THE PROBLEM »
Your answer should be the lines of the data below that contain "mydła".

DATA FOR REVIEW »
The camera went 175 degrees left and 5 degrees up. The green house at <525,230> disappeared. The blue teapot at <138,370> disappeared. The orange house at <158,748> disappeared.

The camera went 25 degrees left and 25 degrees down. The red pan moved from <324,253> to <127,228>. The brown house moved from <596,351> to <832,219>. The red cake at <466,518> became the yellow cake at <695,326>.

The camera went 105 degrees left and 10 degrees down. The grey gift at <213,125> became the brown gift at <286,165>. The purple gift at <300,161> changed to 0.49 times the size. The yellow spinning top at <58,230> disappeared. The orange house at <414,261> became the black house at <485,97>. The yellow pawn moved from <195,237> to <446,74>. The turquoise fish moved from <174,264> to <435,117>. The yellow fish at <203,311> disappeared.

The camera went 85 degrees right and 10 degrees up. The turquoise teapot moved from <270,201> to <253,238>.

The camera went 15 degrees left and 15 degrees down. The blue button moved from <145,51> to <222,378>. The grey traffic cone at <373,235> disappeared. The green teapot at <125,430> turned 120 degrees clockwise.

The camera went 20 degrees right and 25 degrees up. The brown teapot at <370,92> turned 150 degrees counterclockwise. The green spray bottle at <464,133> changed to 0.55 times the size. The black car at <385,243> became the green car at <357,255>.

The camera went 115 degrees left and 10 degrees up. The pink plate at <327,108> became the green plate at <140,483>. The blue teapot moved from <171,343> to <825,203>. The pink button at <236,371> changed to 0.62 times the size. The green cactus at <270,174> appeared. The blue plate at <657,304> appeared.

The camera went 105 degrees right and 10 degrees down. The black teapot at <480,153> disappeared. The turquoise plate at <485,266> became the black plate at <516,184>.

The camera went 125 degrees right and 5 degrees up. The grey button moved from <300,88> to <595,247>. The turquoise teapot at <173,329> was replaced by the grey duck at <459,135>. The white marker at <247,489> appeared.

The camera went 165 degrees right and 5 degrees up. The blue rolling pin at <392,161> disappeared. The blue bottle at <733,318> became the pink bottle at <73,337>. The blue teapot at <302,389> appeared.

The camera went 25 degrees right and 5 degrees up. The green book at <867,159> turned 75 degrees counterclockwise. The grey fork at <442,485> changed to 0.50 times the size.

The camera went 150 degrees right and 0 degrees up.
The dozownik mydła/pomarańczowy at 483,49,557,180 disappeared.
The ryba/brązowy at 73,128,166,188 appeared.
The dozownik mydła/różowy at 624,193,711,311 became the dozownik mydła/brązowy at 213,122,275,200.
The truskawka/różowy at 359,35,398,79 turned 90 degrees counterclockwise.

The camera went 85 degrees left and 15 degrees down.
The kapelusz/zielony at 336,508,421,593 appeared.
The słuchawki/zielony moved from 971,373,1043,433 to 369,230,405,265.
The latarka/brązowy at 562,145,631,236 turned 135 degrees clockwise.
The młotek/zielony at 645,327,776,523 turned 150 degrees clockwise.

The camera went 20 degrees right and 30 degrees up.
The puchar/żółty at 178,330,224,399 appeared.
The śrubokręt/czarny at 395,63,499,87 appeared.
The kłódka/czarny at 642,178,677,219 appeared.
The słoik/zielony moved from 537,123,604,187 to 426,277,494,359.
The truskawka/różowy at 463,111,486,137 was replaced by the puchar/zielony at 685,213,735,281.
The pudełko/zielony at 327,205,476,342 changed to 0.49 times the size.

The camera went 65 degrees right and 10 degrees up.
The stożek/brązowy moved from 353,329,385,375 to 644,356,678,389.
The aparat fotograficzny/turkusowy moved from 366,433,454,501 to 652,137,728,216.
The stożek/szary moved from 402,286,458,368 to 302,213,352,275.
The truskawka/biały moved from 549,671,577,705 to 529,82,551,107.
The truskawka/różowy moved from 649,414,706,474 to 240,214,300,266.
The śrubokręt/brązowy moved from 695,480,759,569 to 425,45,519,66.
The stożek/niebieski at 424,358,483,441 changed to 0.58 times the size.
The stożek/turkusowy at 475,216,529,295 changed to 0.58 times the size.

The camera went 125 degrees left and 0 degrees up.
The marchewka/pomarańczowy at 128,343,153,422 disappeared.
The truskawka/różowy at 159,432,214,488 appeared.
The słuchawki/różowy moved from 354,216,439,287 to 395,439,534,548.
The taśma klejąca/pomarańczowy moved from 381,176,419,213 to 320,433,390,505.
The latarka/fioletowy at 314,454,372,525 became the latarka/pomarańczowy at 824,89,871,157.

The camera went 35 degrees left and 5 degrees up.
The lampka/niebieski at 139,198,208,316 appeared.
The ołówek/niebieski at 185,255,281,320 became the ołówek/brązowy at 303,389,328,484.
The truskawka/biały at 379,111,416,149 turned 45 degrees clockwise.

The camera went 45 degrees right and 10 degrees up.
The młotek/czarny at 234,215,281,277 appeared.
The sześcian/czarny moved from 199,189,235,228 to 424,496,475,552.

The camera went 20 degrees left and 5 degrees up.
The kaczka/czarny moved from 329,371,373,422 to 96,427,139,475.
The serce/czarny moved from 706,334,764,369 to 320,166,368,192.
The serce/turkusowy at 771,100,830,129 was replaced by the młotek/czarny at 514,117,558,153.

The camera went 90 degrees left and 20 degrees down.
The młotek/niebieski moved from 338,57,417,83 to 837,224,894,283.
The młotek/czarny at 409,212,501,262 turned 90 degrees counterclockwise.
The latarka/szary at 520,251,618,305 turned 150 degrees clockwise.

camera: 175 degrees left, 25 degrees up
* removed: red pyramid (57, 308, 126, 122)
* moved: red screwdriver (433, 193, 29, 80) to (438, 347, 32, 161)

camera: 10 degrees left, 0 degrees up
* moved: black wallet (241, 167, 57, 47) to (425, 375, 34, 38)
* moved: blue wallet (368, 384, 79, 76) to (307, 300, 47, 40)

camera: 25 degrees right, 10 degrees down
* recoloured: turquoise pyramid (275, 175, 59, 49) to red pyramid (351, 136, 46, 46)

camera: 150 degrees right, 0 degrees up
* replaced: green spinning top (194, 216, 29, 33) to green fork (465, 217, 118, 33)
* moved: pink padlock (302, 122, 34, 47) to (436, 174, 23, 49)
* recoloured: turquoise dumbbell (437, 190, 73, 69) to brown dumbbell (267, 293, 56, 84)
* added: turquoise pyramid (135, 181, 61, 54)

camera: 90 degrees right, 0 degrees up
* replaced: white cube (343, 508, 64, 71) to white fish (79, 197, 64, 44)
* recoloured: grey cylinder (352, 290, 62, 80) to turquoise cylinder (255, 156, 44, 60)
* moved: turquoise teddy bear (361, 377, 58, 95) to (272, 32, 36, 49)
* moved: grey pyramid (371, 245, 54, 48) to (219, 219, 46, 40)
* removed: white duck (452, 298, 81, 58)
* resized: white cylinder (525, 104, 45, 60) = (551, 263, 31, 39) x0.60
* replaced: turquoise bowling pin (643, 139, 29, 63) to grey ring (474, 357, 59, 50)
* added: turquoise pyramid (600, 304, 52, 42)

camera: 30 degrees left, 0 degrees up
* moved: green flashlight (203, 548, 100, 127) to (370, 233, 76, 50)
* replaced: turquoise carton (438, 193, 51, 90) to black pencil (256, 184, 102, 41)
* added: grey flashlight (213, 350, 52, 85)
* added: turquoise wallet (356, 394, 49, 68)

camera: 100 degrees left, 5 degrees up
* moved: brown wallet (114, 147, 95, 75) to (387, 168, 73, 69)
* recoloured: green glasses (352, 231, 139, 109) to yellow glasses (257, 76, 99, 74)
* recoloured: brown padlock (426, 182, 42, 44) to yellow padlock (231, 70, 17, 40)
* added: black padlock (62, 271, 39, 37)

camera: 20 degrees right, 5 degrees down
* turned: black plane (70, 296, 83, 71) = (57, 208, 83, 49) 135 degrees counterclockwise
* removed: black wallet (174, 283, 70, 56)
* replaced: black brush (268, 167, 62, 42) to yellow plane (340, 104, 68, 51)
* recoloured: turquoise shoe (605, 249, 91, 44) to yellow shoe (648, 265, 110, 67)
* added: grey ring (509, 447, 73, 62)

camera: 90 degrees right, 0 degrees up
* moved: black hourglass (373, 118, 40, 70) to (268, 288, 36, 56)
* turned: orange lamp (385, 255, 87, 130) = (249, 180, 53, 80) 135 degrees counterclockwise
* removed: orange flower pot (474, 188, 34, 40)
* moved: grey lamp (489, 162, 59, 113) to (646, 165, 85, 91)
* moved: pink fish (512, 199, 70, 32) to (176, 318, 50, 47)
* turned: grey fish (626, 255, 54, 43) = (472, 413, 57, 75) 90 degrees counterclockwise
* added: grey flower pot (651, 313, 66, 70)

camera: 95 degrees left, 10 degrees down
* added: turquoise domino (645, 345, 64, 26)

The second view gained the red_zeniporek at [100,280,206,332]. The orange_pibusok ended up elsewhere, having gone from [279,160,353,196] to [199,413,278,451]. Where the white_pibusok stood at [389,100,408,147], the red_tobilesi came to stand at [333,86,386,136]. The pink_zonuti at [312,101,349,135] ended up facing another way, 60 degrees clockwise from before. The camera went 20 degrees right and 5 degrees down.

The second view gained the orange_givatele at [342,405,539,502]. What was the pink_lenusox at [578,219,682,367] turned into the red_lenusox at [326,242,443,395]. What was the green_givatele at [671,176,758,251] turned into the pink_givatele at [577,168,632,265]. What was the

TASK ANSWER »
The dozownik mydła/pomarańczowy at 483,49,557,180 disappeared.
The dozownik mydła/różowy at 624,193,711,311 became the dozownik mydła/brązowy at 213,122,275,200.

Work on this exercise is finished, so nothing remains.